Dataset records
::::::

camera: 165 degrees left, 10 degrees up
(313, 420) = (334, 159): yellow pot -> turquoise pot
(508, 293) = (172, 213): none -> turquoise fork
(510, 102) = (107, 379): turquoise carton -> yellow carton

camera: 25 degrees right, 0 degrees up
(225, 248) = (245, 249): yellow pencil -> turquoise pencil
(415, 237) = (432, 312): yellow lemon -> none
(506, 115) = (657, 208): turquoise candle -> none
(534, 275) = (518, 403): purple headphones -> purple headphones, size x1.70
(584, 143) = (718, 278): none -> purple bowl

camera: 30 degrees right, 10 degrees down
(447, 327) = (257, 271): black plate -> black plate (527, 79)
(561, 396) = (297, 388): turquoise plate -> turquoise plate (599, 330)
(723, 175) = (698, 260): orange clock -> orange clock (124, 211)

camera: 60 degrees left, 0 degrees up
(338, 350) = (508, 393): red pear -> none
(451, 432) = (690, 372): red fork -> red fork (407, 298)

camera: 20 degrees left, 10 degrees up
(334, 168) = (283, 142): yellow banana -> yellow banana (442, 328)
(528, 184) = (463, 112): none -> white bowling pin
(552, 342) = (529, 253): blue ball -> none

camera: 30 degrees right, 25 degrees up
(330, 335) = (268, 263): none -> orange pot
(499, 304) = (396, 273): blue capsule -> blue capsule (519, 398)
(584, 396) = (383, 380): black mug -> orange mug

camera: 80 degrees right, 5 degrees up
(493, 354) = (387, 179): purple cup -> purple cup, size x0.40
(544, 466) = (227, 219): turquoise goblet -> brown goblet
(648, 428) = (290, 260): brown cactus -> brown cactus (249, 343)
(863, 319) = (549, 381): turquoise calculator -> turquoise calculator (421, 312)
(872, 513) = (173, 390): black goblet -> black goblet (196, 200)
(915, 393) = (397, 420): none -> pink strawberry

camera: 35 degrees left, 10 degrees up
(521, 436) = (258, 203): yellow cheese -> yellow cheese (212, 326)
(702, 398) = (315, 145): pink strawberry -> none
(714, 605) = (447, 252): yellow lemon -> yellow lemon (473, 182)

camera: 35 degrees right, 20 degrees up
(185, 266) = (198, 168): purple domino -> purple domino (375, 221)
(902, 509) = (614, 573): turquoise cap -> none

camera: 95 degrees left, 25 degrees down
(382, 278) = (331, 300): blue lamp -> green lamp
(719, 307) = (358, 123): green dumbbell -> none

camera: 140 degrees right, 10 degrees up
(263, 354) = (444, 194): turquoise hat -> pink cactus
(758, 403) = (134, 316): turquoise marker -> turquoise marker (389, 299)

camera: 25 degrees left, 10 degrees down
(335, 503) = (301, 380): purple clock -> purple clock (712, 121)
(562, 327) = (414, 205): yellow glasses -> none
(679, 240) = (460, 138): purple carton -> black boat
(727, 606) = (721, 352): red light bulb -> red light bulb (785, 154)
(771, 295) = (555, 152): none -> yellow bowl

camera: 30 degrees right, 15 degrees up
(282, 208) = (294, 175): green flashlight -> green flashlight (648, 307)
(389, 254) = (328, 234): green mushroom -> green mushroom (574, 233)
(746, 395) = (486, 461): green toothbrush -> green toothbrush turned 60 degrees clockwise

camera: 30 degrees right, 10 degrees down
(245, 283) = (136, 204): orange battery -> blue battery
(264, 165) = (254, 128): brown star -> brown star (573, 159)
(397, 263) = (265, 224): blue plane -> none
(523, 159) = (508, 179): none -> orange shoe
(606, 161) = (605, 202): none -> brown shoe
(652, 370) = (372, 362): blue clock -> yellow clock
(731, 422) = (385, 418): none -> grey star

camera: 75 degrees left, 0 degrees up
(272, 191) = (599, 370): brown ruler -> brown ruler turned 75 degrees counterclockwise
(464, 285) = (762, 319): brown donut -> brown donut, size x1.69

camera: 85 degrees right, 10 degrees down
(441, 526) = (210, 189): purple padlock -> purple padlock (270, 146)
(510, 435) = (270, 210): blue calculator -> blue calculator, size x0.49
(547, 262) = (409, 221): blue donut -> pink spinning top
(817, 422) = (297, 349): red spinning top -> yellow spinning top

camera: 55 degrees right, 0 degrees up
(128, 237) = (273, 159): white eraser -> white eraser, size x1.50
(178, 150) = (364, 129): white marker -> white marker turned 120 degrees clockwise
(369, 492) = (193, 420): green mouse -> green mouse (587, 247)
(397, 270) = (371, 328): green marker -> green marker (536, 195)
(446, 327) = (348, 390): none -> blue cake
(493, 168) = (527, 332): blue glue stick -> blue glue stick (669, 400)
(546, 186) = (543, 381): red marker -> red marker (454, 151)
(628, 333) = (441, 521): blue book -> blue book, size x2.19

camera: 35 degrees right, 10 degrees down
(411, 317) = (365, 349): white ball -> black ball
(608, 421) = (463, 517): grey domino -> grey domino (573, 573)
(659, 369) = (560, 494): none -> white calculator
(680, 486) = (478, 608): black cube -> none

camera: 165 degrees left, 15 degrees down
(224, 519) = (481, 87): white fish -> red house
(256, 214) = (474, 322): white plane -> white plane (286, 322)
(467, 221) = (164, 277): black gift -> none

::::::

> **WHAT YOU HAVE TO DO**:
One figure is all that is needed: the number of lines above in which the word "pink" appears.

> **WRITTEN ANSWER**:
4